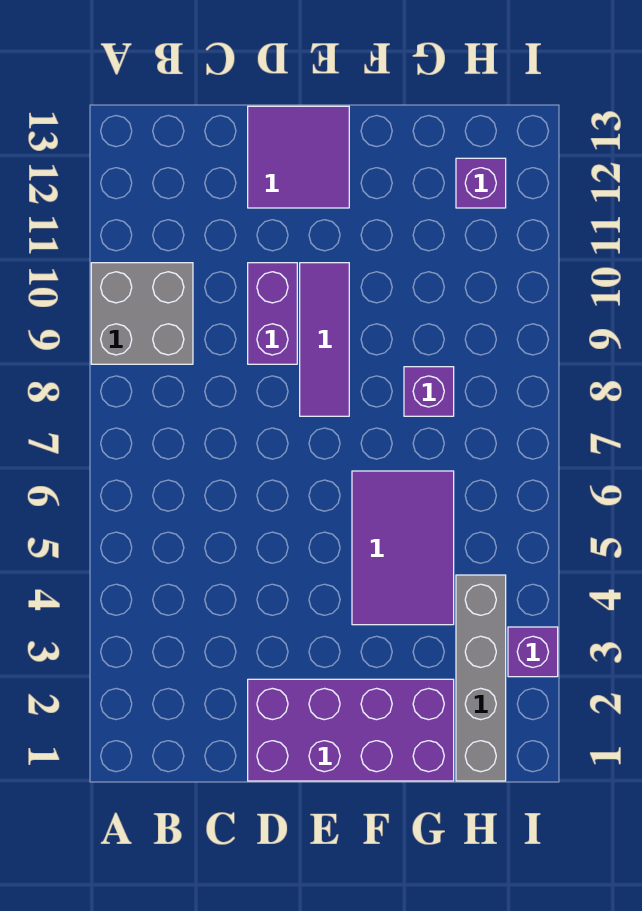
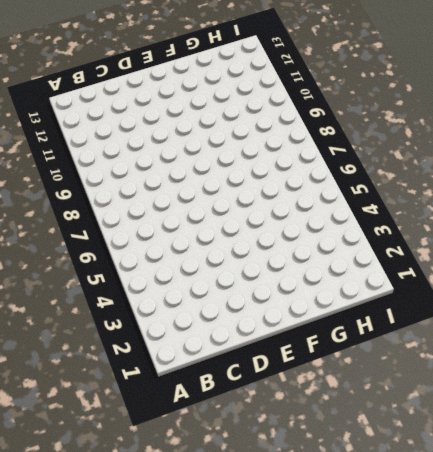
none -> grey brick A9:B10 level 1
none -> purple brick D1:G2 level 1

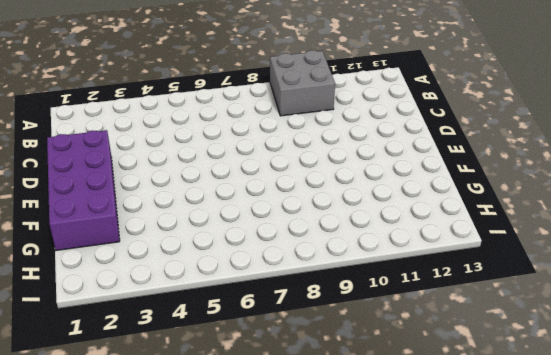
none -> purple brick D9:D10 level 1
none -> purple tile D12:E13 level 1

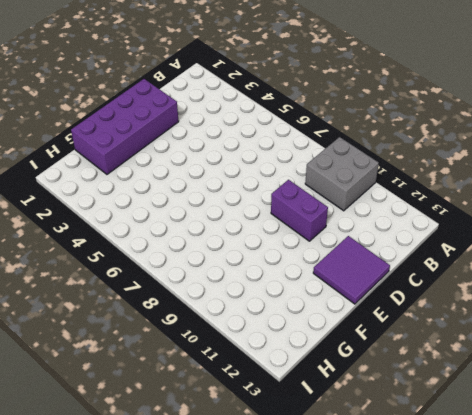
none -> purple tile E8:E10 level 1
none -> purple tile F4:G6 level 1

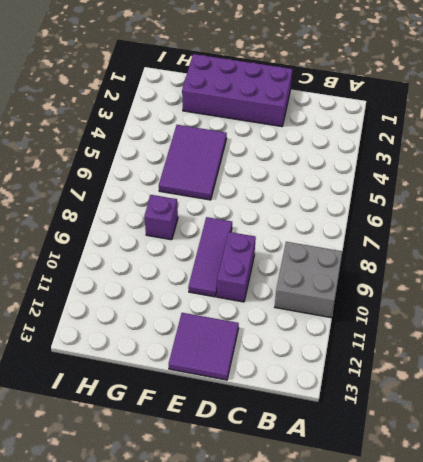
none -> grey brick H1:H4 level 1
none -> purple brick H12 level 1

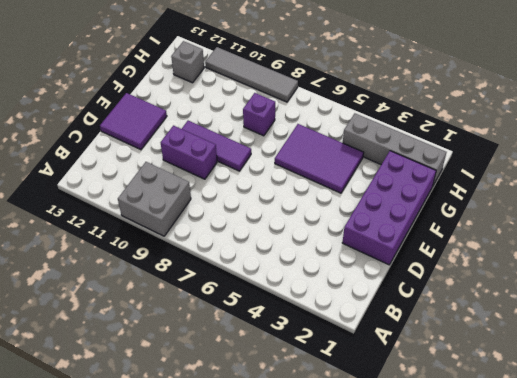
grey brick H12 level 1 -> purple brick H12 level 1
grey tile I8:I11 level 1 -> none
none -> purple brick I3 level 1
---
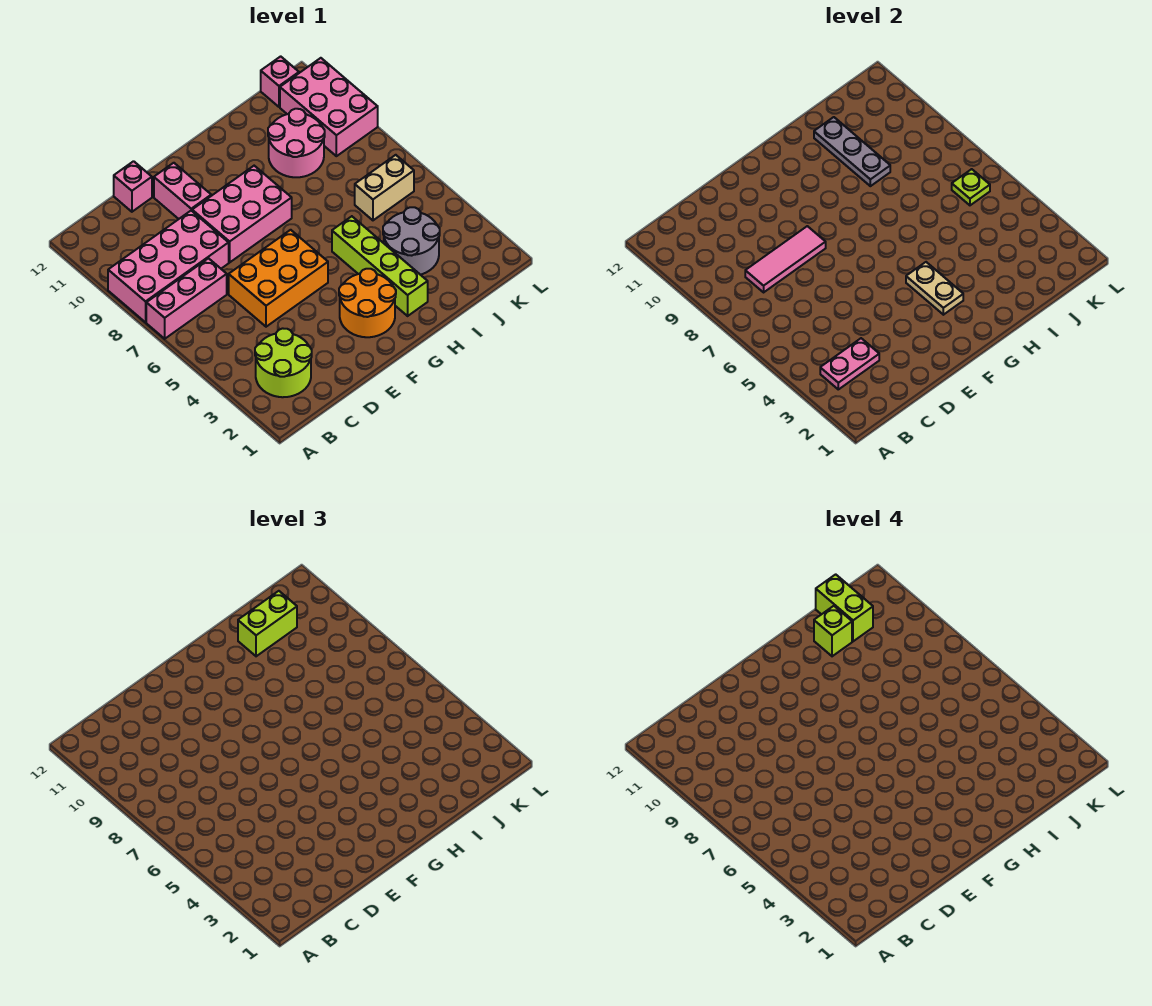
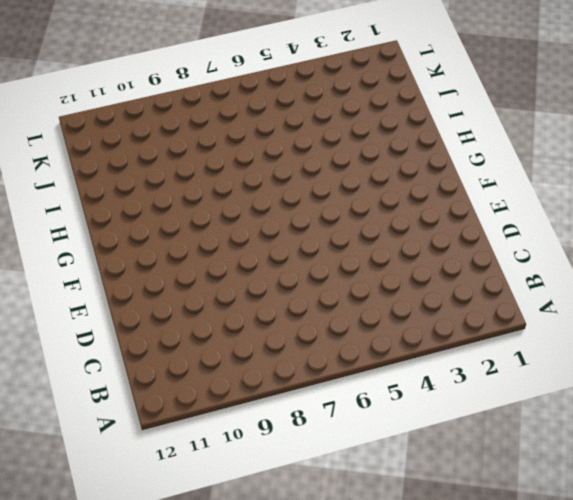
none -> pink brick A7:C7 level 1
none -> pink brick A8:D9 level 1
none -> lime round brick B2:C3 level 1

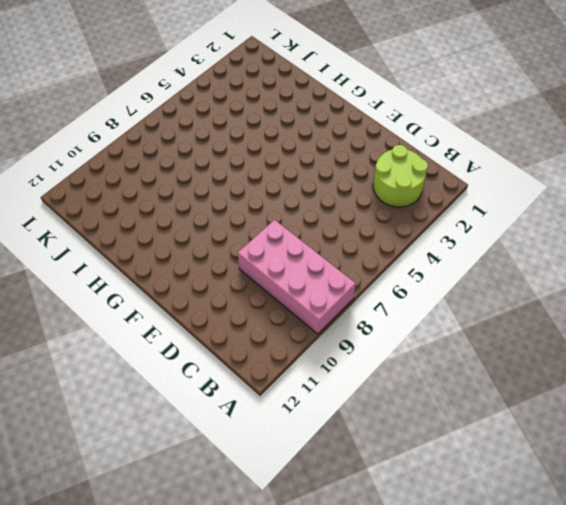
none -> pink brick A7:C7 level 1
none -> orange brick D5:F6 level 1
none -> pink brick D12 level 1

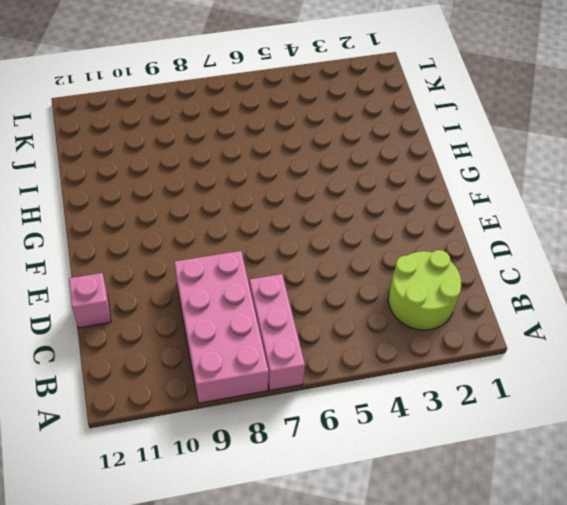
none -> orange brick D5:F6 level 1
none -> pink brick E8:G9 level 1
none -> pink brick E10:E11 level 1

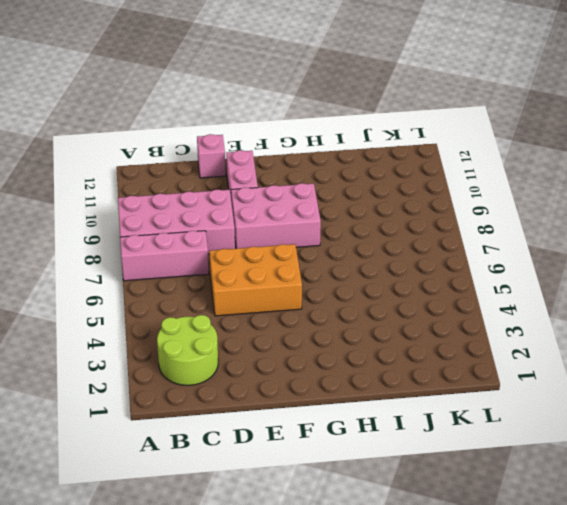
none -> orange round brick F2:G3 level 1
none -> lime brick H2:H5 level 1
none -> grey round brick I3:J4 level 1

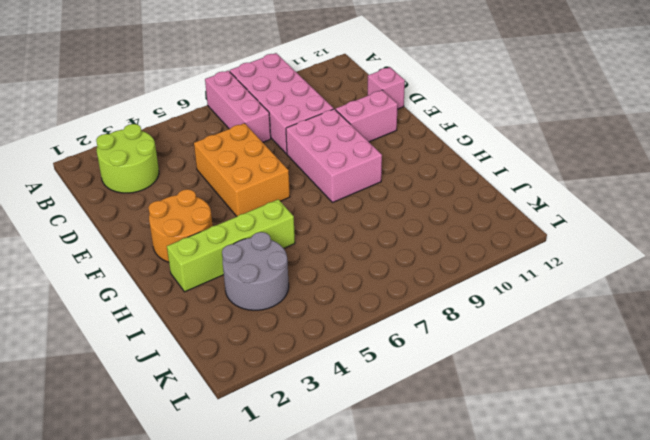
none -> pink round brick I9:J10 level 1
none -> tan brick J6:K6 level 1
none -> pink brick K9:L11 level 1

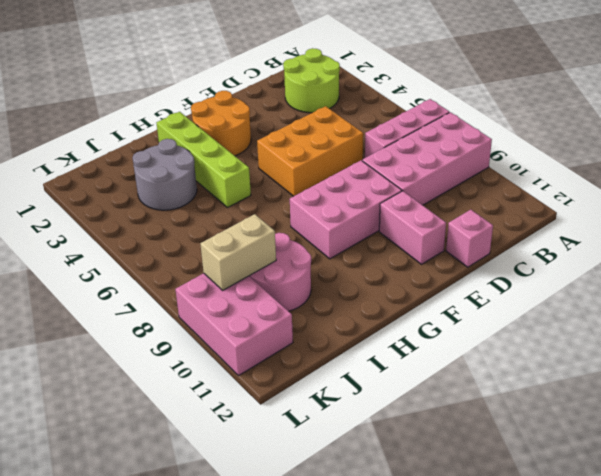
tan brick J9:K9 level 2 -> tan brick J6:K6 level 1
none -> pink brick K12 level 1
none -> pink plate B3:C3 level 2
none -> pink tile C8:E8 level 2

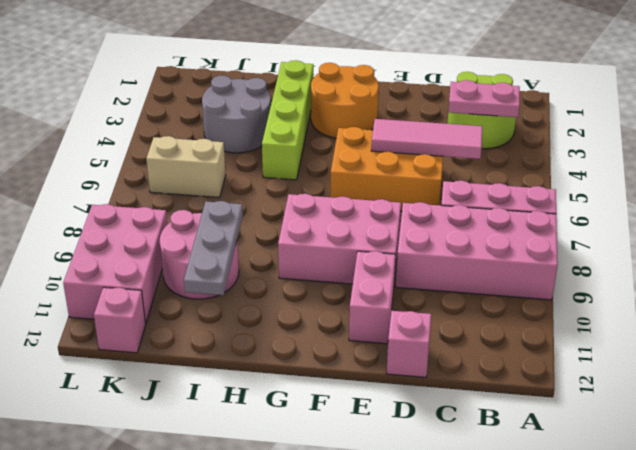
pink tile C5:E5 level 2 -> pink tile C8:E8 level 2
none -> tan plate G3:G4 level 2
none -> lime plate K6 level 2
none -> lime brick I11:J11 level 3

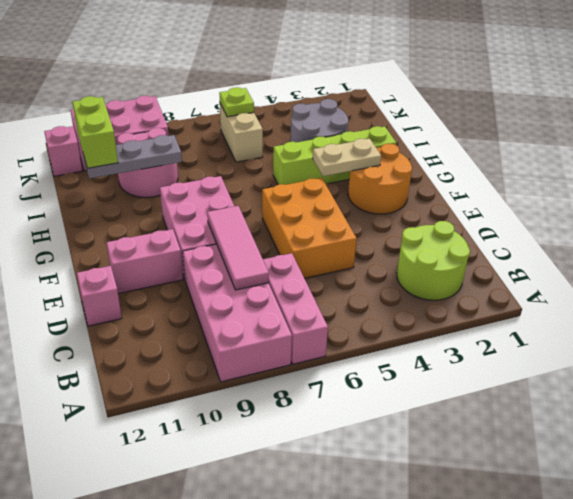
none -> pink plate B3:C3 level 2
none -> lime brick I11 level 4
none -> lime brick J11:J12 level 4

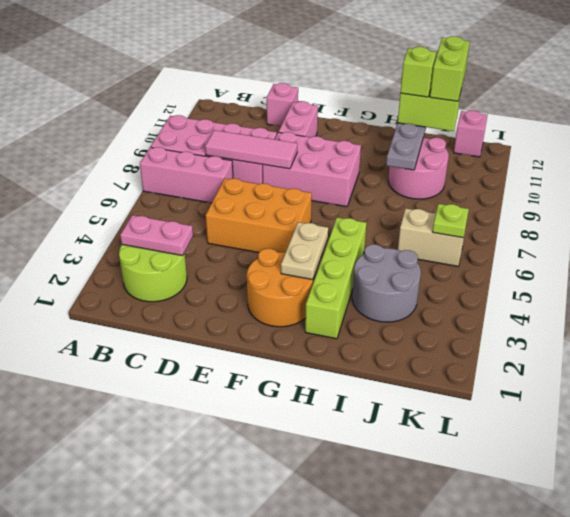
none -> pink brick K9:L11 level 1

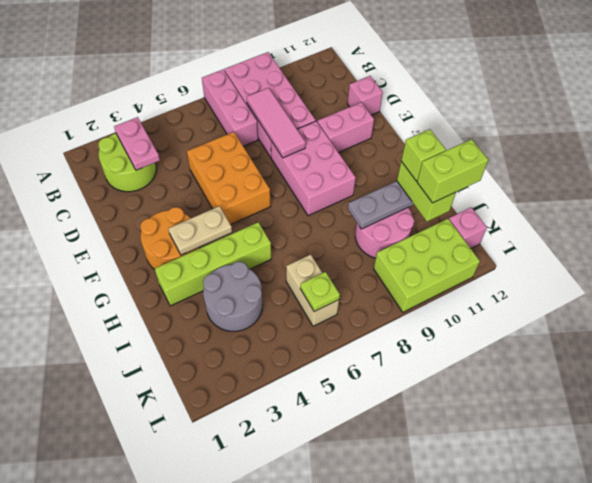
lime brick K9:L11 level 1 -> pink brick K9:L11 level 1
---
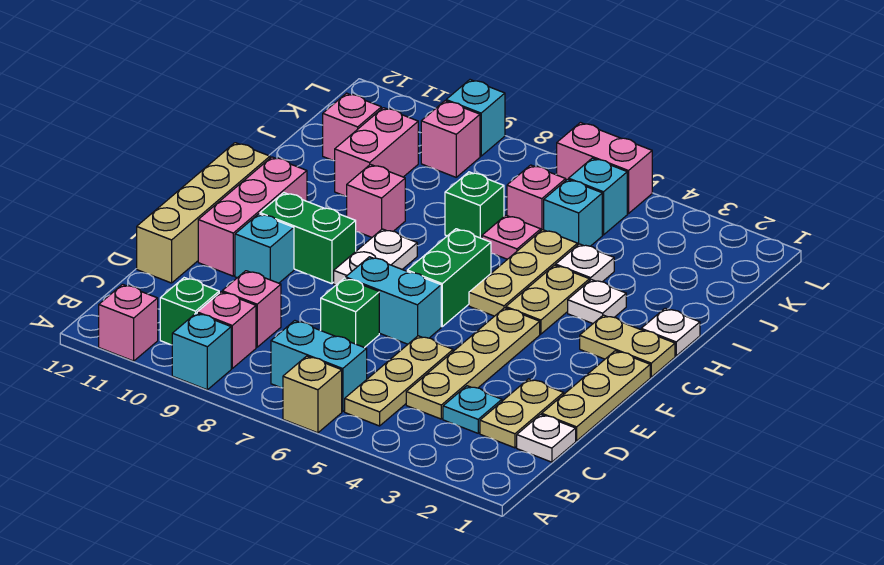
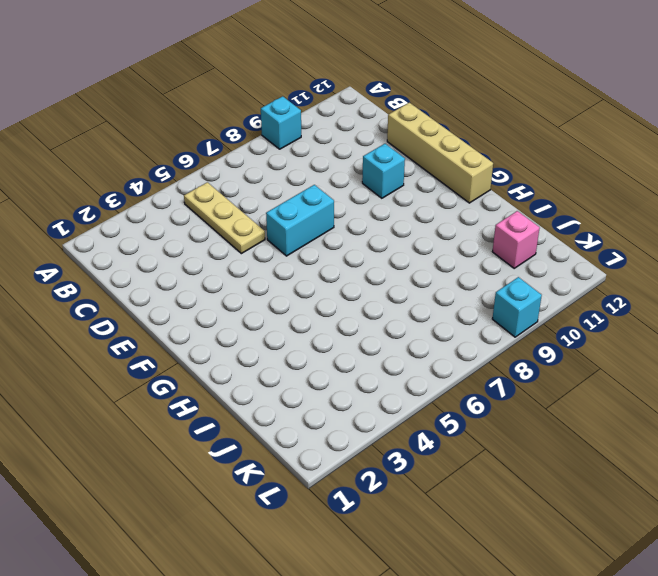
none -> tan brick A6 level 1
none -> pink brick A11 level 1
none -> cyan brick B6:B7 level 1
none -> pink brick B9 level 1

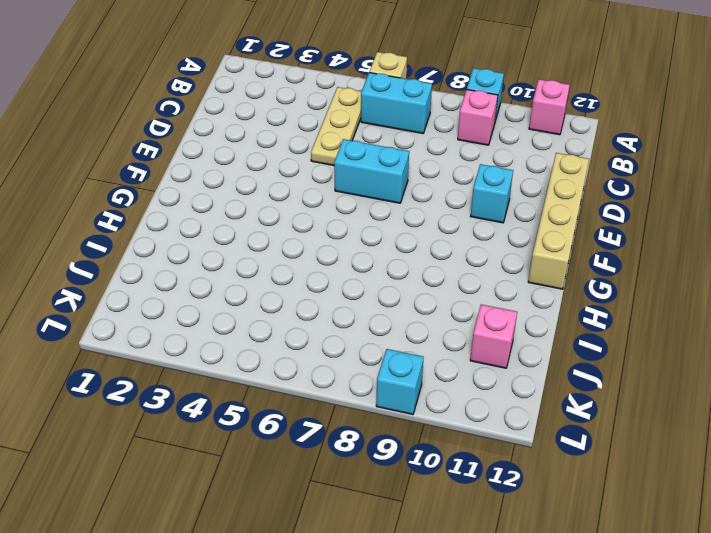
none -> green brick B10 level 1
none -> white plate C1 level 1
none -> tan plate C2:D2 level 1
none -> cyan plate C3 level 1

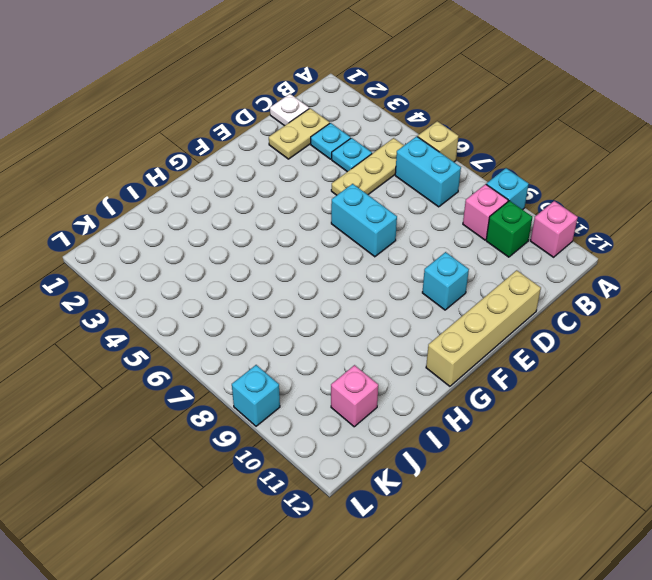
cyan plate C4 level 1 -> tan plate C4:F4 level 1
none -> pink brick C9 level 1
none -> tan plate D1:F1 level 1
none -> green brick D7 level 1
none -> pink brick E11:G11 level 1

### What needs to be done
Return the stretch of data that begins with the line showing "none -> orange round brick F2:G3 level 1" and goes on through the line showing "lime brick K9:L11", exactly, with pictures removed.

### Task solution
none -> orange round brick F2:G3 level 1
none -> lime brick H2:H5 level 1
none -> grey round brick I3:J4 level 1

none -> pink round brick I9:J10 level 1
none -> tan brick J6:K6 level 1
none -> pink brick K9:L11 level 1

tan brick J9:K9 level 2 -> tan brick J6:K6 level 1
none -> pink brick K12 level 1
none -> pink plate B3:C3 level 2
none -> pink tile C8:E8 level 2

pink tile C5:E5 level 2 -> pink tile C8:E8 level 2
none -> tan plate G3:G4 level 2
none -> lime plate K6 level 2
none -> lime brick I11:J11 level 3

none -> pink plate B3:C3 level 2
none -> lime brick I11 level 4
none -> lime brick J11:J12 level 4

none -> pink brick K9:L11 level 1

lime brick K9:L11 level 1 -> pink brick K9:L11 level 1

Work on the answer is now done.